Data below:
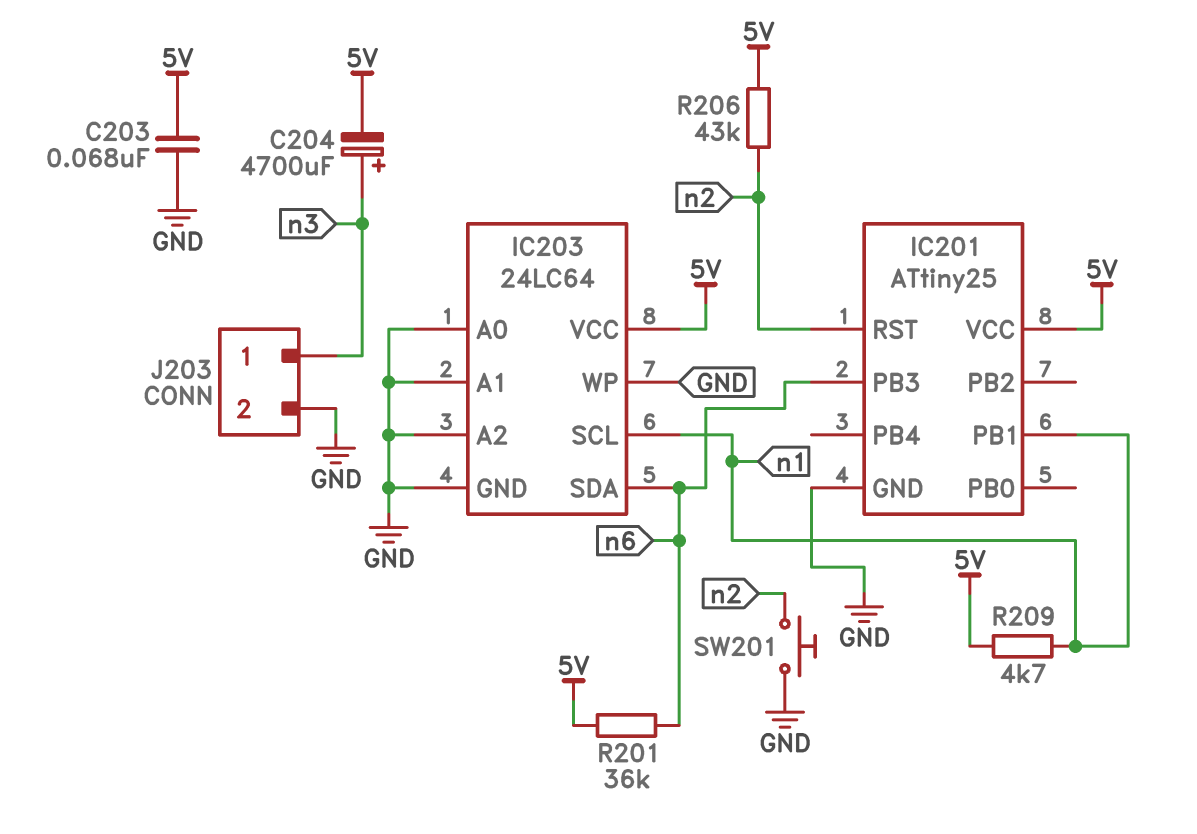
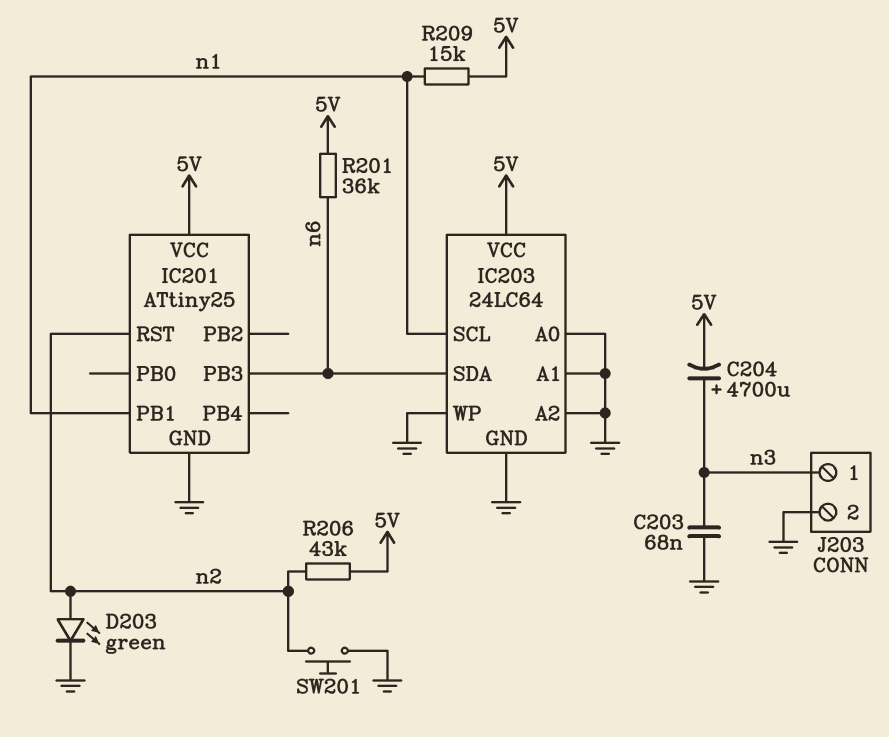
C203: 68nF (5V, GND) -> 68nF (GND, n3)
D203: none -> LED green (A n2, K GND)
R209: 4.7k (5V, n1) -> 15k (5V, n1)

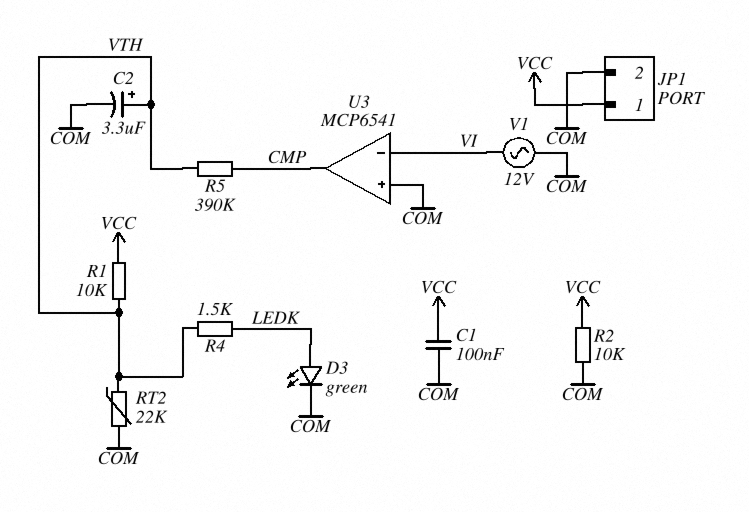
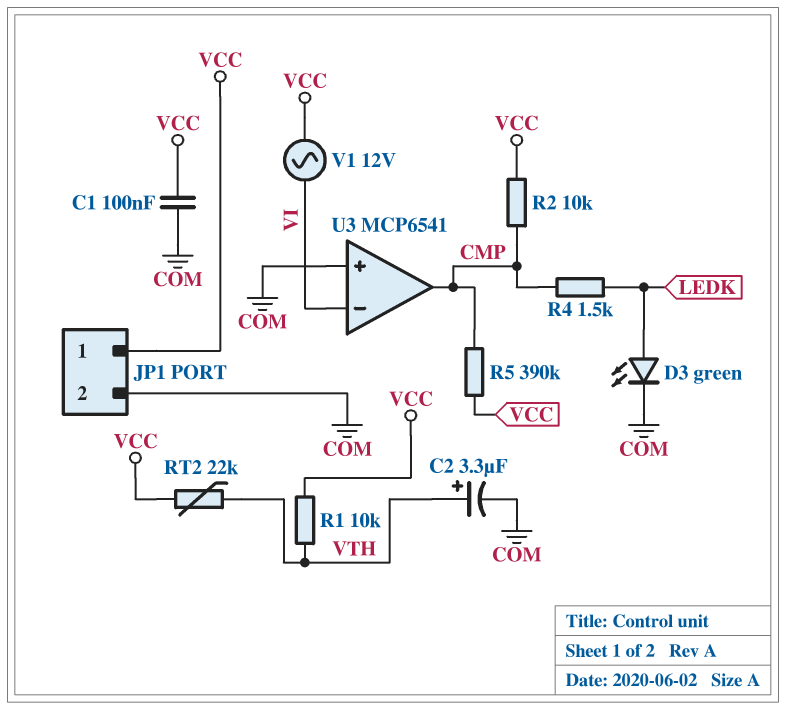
R2: 10k (COM, VCC) -> 10k (CMP, VCC)
R4: 1.5k (LEDK, VTH) -> 1.5k (CMP, LEDK)
R5: 390k (CMP, VTH) -> 390k (CMP, VCC)
RT2: 22k (COM, VTH) -> 22k (VCC, VTH)
V1: AC 12V (COM, VI) -> AC 12V (VCC, VI)

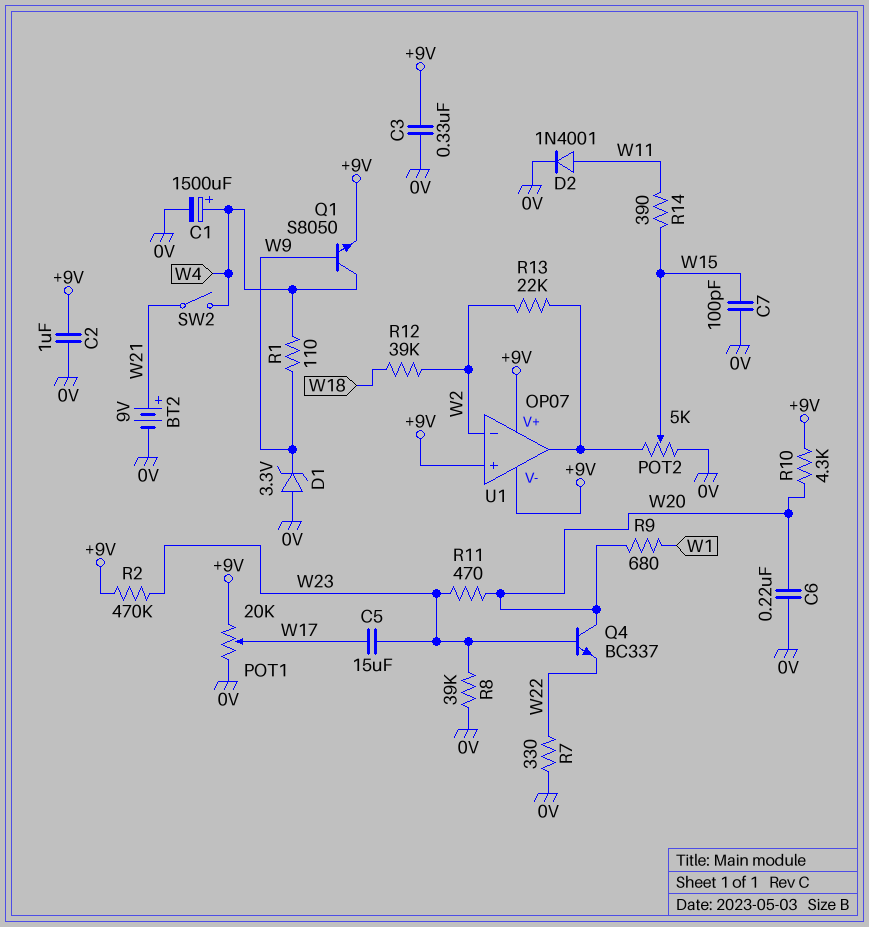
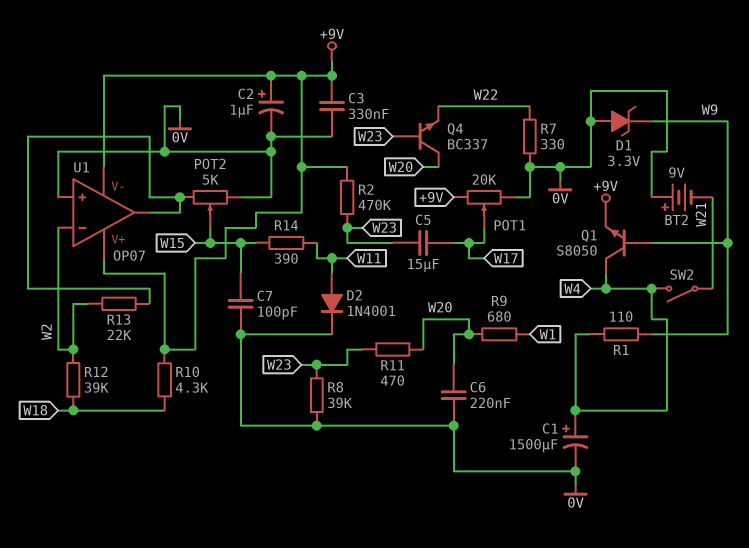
BT2: 9V (plus W21, minus 0V) -> 9V (plus 0V, minus W21)
C2: 1uF (+9V, 0V) -> 1uF (plus +9V, minus 0V)
R10: 4.3k (+9V, W20) -> 4.3k (+9V, W18)
U1 pin in+: +9V -> 0V

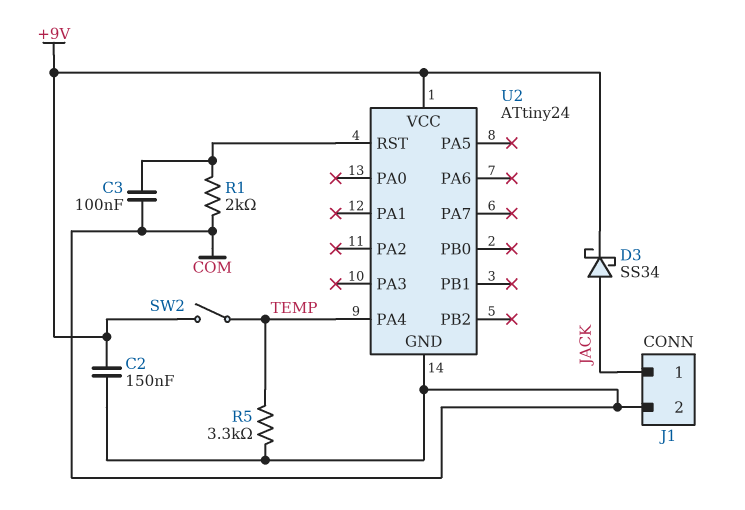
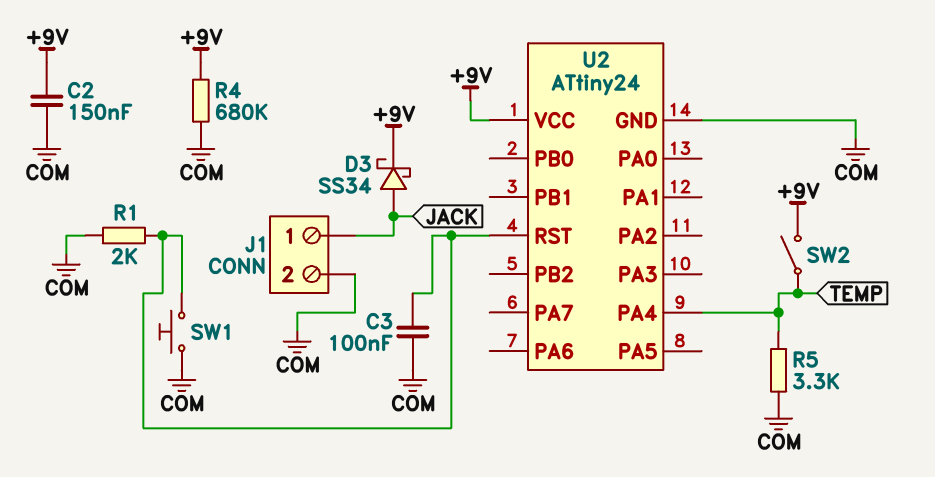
R4: none -> 680k (+9V, COM)
SW1: none -> button (COM, U2/RST)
End of Data.
• Work item: Look above for the line with "R2: 10k (COM, VCC) -> 10k (CMP, VCC)", then give again exactly every line from there through the line with "BT2: 9V (plus", skipping the pictures.

• Exercise output:
R2: 10k (COM, VCC) -> 10k (CMP, VCC)
R4: 1.5k (LEDK, VTH) -> 1.5k (CMP, LEDK)
R5: 390k (CMP, VTH) -> 390k (CMP, VCC)
RT2: 22k (COM, VTH) -> 22k (VCC, VTH)
V1: AC 12V (COM, VI) -> AC 12V (VCC, VI)

BT2: 9V (plus W21, minus 0V) -> 9V (plus 0V, minus W21)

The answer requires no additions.